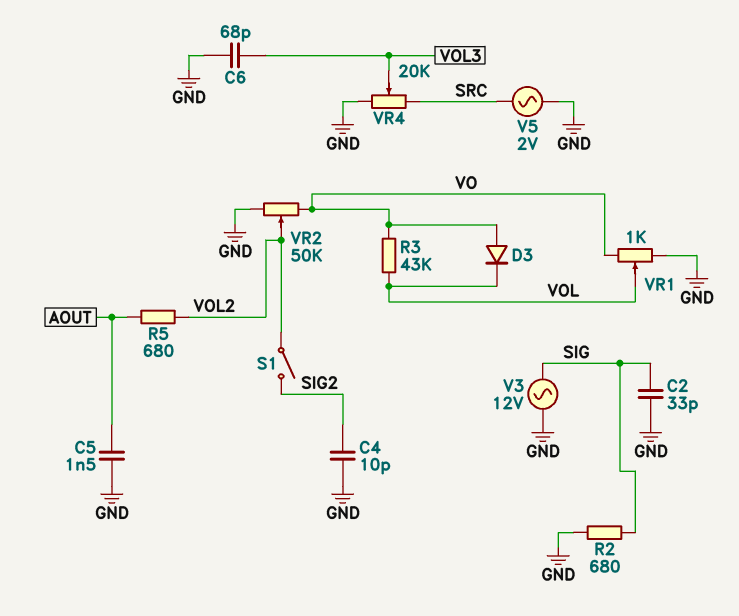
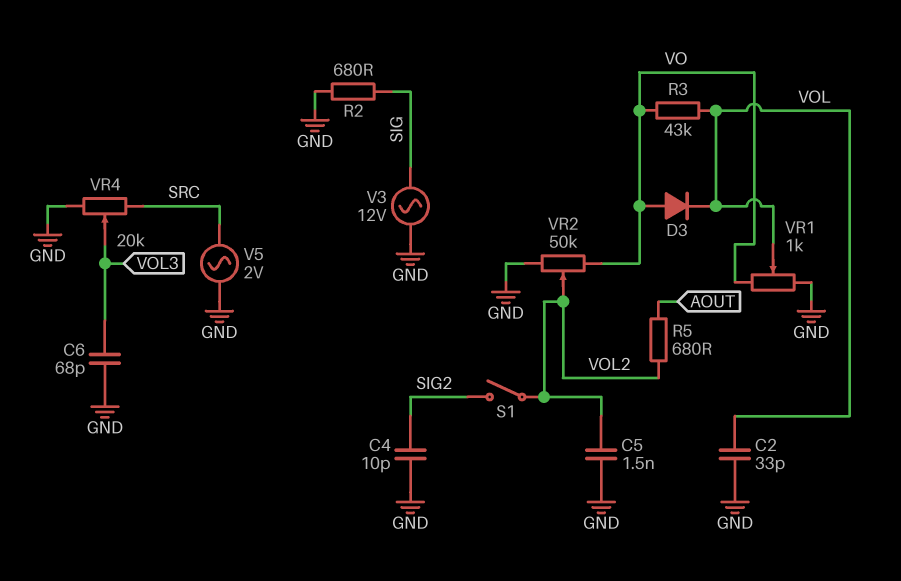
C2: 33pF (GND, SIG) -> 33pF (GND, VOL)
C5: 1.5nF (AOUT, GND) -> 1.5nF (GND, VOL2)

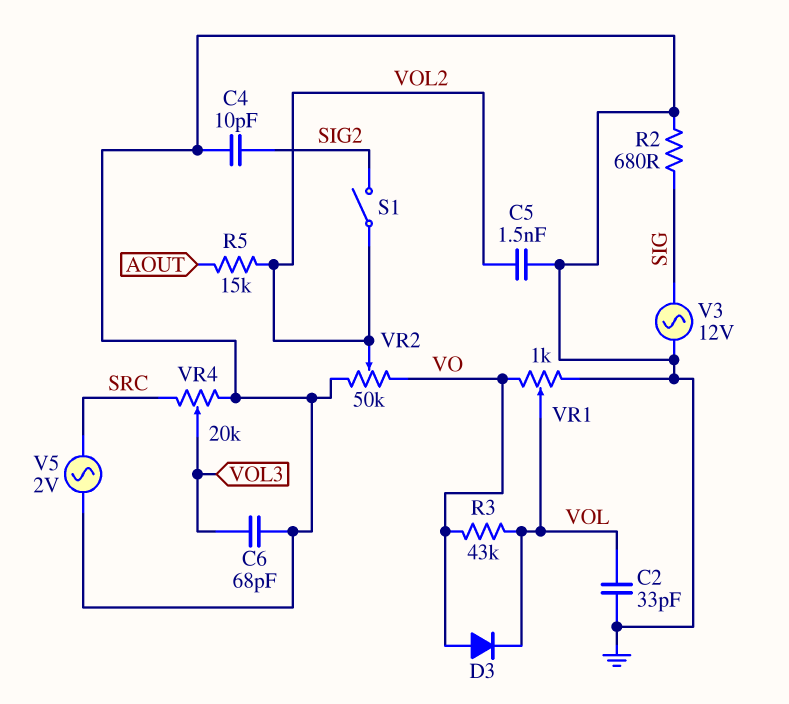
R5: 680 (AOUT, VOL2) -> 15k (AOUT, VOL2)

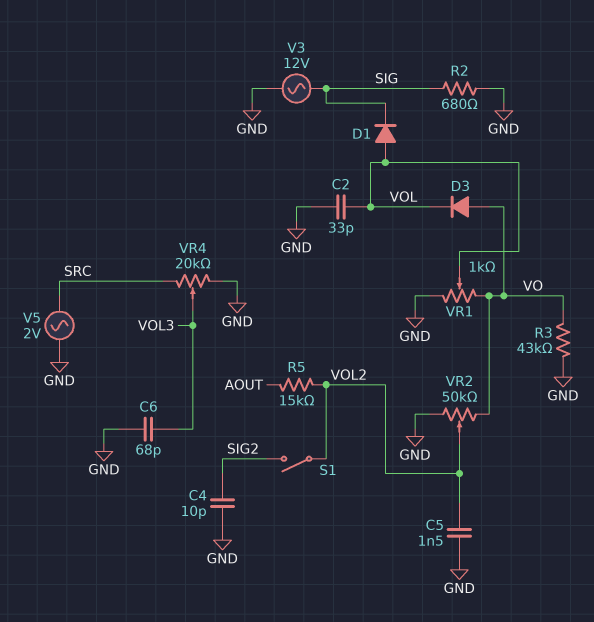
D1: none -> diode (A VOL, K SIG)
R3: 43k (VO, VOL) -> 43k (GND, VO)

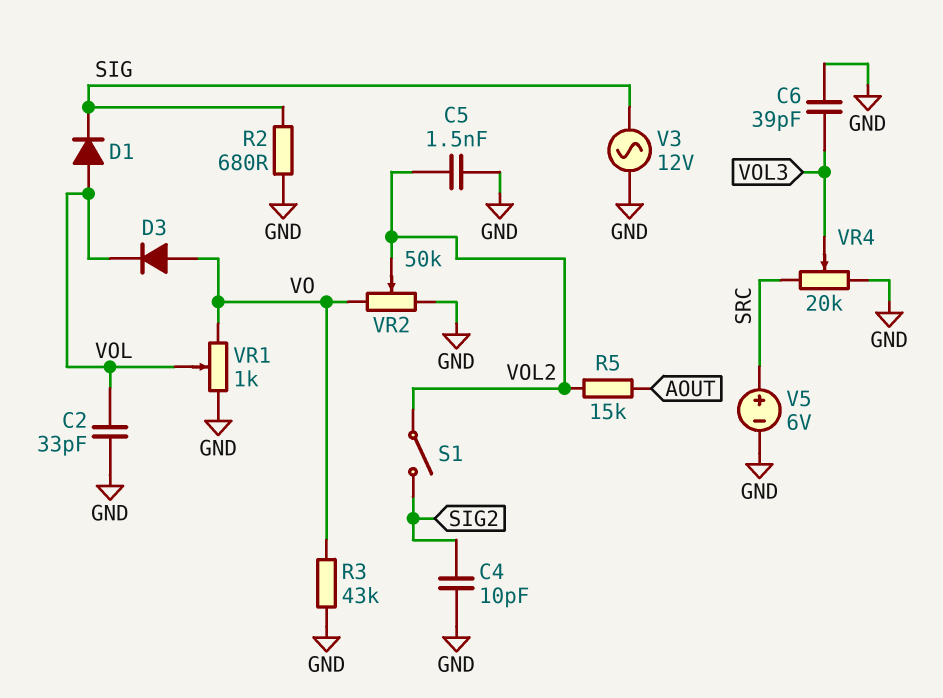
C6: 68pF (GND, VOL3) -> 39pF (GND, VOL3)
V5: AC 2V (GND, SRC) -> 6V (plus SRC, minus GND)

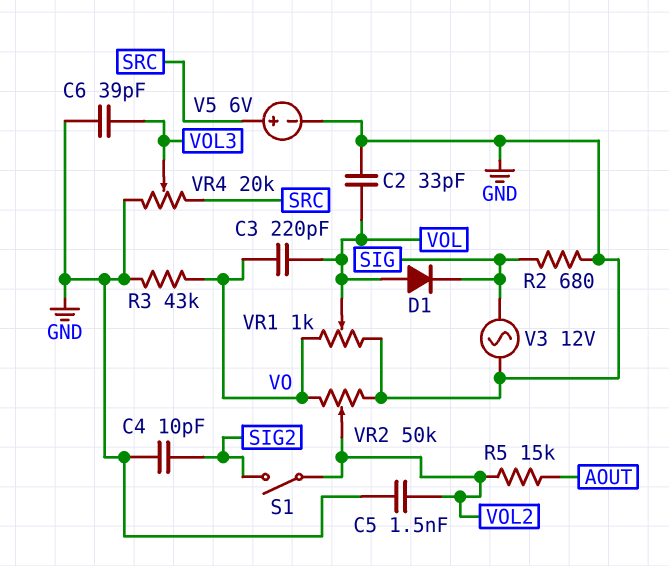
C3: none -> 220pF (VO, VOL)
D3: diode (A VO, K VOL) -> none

[WORK REQUEST]:
Without including any pictures, reproduce the listing exactly.

[RESULT OF THE TASK]:
C2: 33pF (GND, SIG) -> 33pF (GND, VOL)
C5: 1.5nF (AOUT, GND) -> 1.5nF (GND, VOL2)

R5: 680 (AOUT, VOL2) -> 15k (AOUT, VOL2)

D1: none -> diode (A VOL, K SIG)
R3: 43k (VO, VOL) -> 43k (GND, VO)

C6: 68pF (GND, VOL3) -> 39pF (GND, VOL3)
V5: AC 2V (GND, SRC) -> 6V (plus SRC, minus GND)

C3: none -> 220pF (VO, VOL)
D3: diode (A VO, K VOL) -> none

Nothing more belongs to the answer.